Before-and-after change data
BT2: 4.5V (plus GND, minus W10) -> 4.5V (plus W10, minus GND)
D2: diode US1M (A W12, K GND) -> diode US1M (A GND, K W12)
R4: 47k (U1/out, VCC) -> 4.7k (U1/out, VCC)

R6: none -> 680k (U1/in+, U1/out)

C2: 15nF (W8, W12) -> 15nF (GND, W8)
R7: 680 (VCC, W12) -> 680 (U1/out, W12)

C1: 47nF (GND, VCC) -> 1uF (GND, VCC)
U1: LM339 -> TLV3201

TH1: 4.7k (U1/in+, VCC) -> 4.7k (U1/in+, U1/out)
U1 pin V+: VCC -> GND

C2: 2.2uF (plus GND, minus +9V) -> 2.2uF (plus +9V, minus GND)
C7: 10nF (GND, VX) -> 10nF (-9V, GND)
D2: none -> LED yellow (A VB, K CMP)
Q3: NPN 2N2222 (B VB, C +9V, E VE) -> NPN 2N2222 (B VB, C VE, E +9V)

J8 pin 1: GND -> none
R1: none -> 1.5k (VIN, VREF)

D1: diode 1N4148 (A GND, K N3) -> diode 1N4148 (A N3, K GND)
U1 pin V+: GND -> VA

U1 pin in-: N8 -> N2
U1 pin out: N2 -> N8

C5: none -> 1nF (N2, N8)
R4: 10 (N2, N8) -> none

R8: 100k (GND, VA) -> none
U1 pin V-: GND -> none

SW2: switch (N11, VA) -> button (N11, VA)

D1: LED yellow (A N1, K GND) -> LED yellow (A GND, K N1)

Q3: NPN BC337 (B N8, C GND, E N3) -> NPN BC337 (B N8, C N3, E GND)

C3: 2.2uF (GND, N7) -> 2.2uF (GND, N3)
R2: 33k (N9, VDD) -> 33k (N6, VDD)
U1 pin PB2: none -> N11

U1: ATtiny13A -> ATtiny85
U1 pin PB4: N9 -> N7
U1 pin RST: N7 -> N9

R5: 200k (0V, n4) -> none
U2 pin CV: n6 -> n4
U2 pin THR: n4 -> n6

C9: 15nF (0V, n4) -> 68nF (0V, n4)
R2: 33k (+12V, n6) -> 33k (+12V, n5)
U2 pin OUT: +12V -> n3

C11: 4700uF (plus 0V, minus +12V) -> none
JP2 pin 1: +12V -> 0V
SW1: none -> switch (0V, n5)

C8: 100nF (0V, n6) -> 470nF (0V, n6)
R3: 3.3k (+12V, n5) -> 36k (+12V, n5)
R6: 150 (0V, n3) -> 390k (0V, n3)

> _Problem_
Starting with the first line of the data above, copy each line exactly until you reach the line with "R2: 33k (N9, VDD) -> 33k (N6, VDD)"; include that line as well.

> _Exercise result_
BT2: 4.5V (plus GND, minus W10) -> 4.5V (plus W10, minus GND)
D2: diode US1M (A W12, K GND) -> diode US1M (A GND, K W12)
R4: 47k (U1/out, VCC) -> 4.7k (U1/out, VCC)

R6: none -> 680k (U1/in+, U1/out)

C2: 15nF (W8, W12) -> 15nF (GND, W8)
R7: 680 (VCC, W12) -> 680 (U1/out, W12)

C1: 47nF (GND, VCC) -> 1uF (GND, VCC)
U1: LM339 -> TLV3201

TH1: 4.7k (U1/in+, VCC) -> 4.7k (U1/in+, U1/out)
U1 pin V+: VCC -> GND

C2: 2.2uF (plus GND, minus +9V) -> 2.2uF (plus +9V, minus GND)
C7: 10nF (GND, VX) -> 10nF (-9V, GND)
D2: none -> LED yellow (A VB, K CMP)
Q3: NPN 2N2222 (B VB, C +9V, E VE) -> NPN 2N2222 (B VB, C VE, E +9V)

J8 pin 1: GND -> none
R1: none -> 1.5k (VIN, VREF)

D1: diode 1N4148 (A GND, K N3) -> diode 1N4148 (A N3, K GND)
U1 pin V+: GND -> VA

U1 pin in-: N8 -> N2
U1 pin out: N2 -> N8

C5: none -> 1nF (N2, N8)
R4: 10 (N2, N8) -> none

R8: 100k (GND, VA) -> none
U1 pin V-: GND -> none

SW2: switch (N11, VA) -> button (N11, VA)

D1: LED yellow (A N1, K GND) -> LED yellow (A GND, K N1)

Q3: NPN BC337 (B N8, C GND, E N3) -> NPN BC337 (B N8, C N3, E GND)

C3: 2.2uF (GND, N7) -> 2.2uF (GND, N3)
R2: 33k (N9, VDD) -> 33k (N6, VDD)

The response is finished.